> **DATA PROVIDED**
⟨
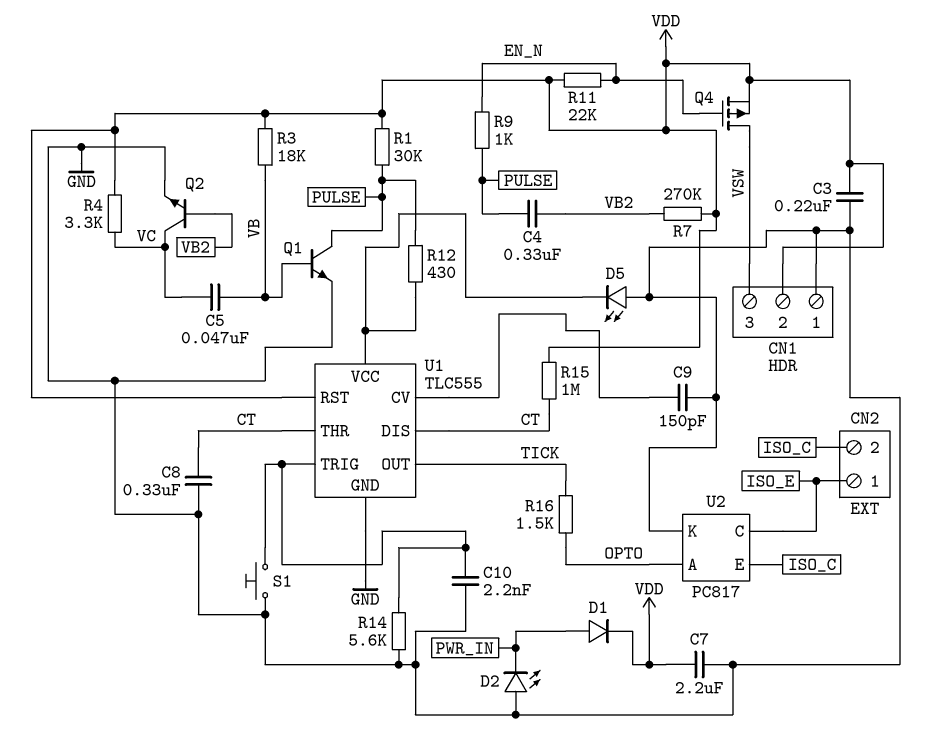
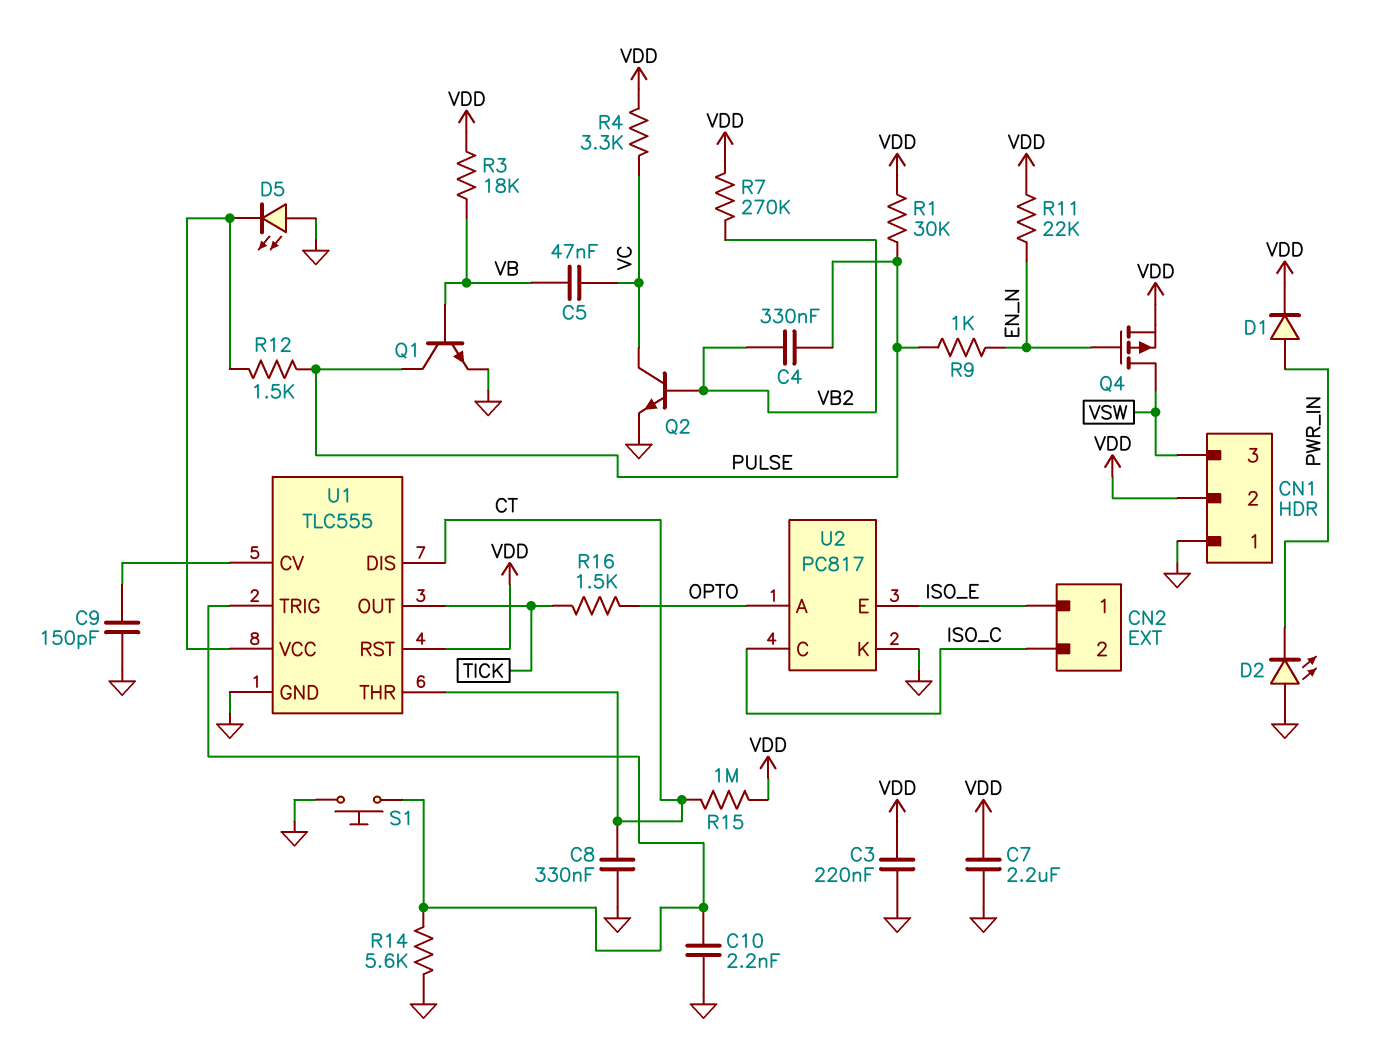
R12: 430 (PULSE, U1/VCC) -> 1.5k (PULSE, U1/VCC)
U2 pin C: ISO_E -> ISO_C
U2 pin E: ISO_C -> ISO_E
⟩
⟨
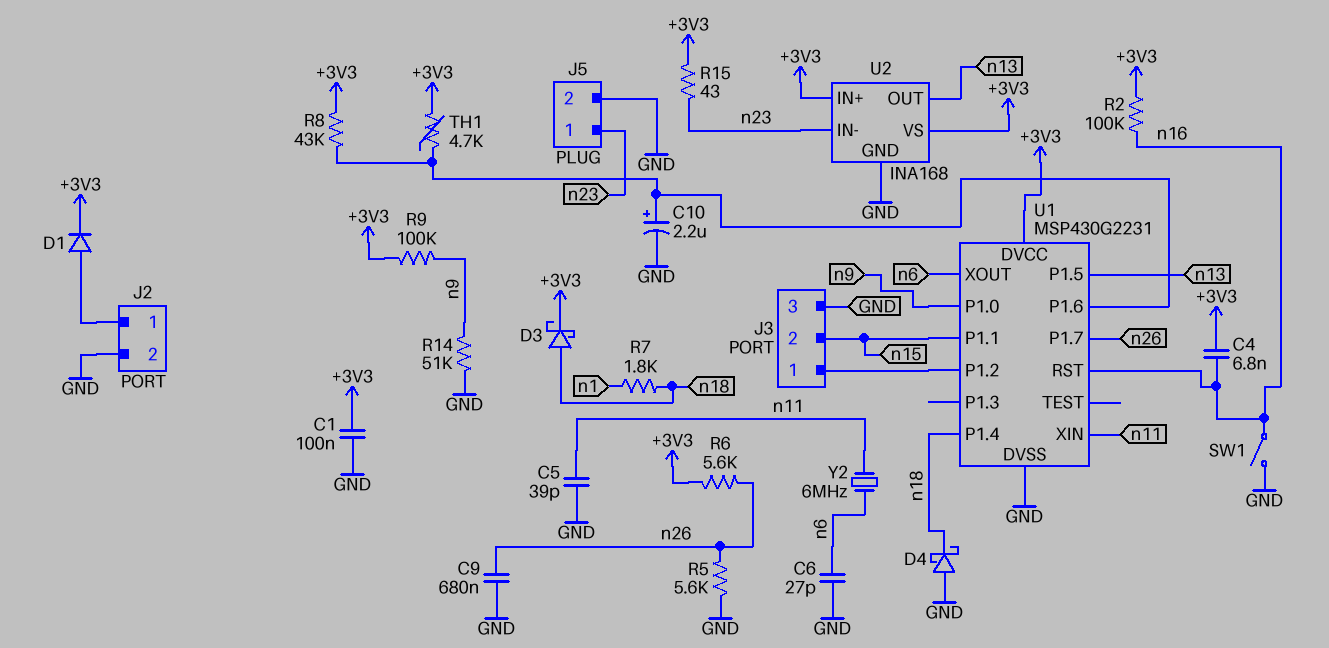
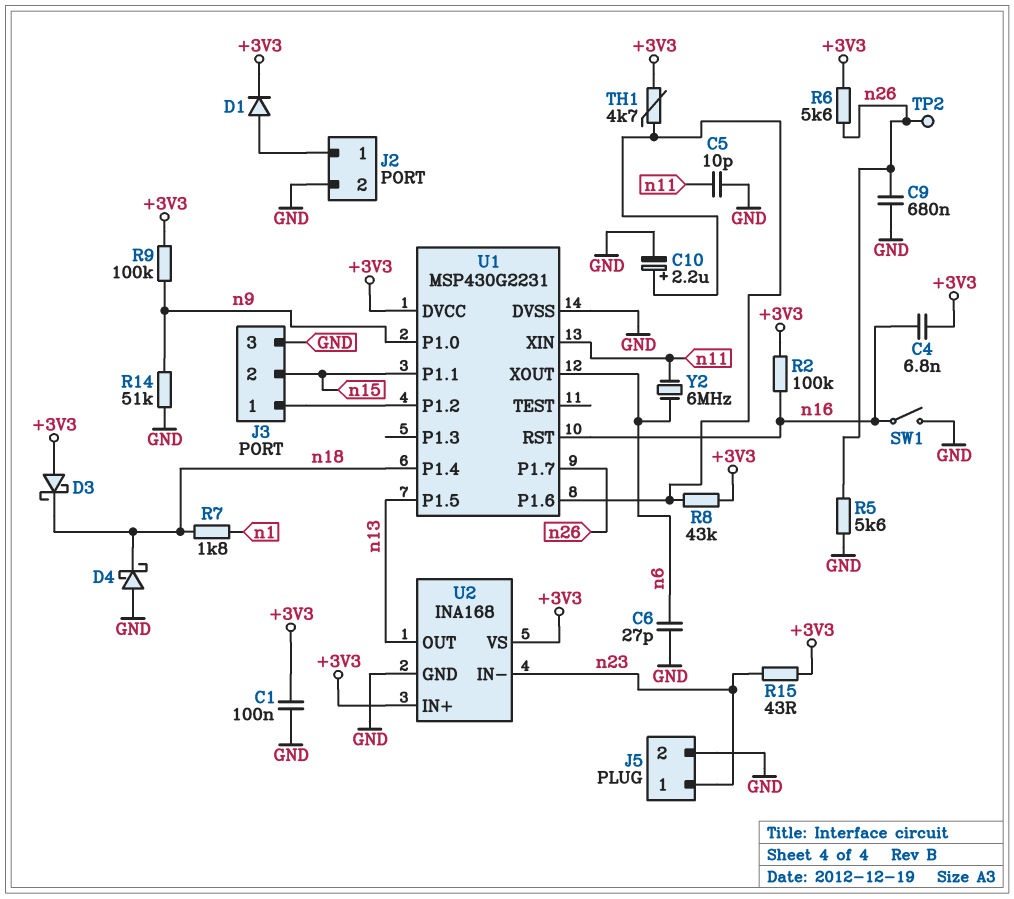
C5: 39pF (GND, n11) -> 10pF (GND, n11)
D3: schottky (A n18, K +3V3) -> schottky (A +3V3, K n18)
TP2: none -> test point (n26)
⟩
⟨
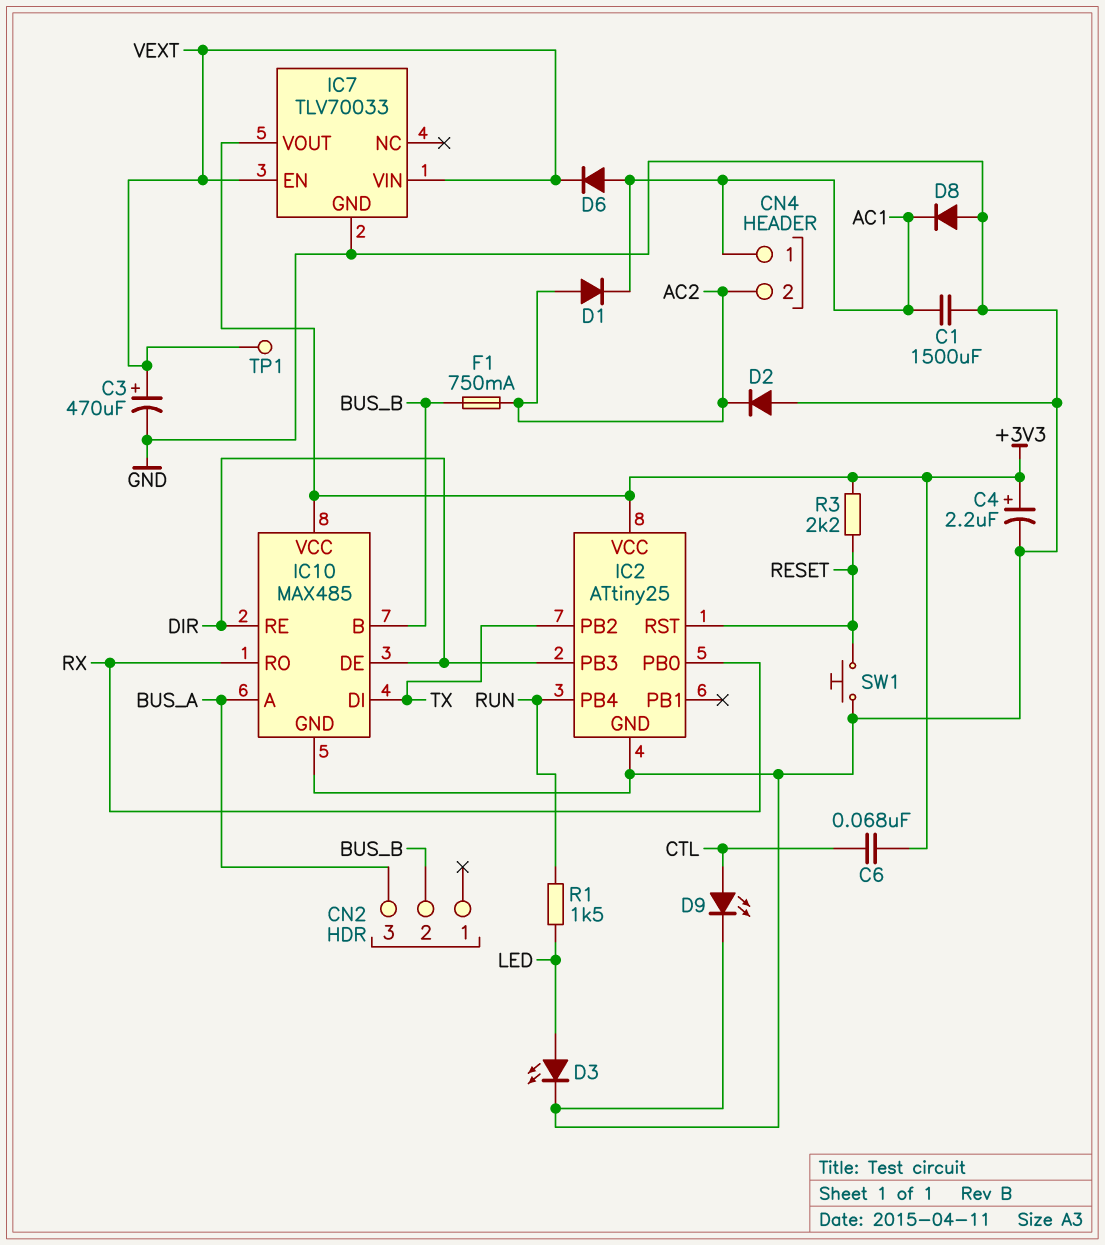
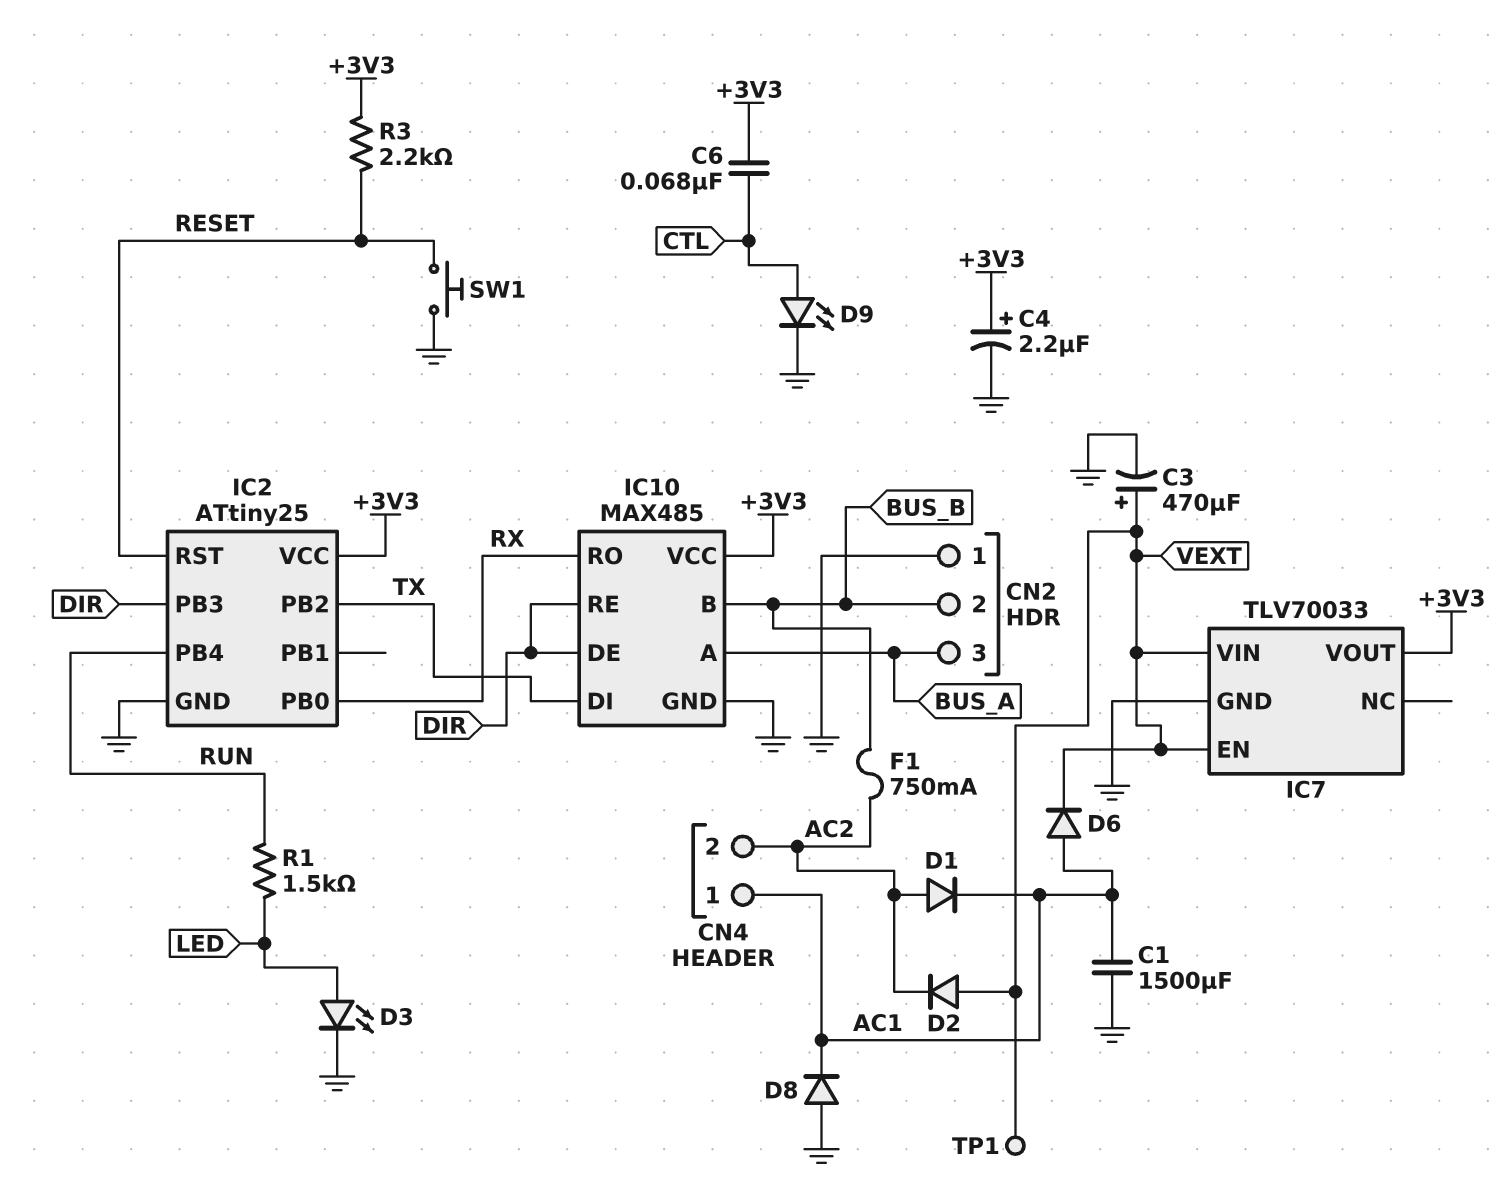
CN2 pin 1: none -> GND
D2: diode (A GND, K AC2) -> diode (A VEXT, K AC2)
⟩
> **WHAT YOU SHOULD DO**
From the records above, give again exactly the lines running from the line with "R12: 430 (PULSE, U1/VCC)" to the line with "U2 pin E: ISO_C -> ISO_E", inclusive.

> **TASK RESULT**
R12: 430 (PULSE, U1/VCC) -> 1.5k (PULSE, U1/VCC)
U2 pin C: ISO_E -> ISO_C
U2 pin E: ISO_C -> ISO_E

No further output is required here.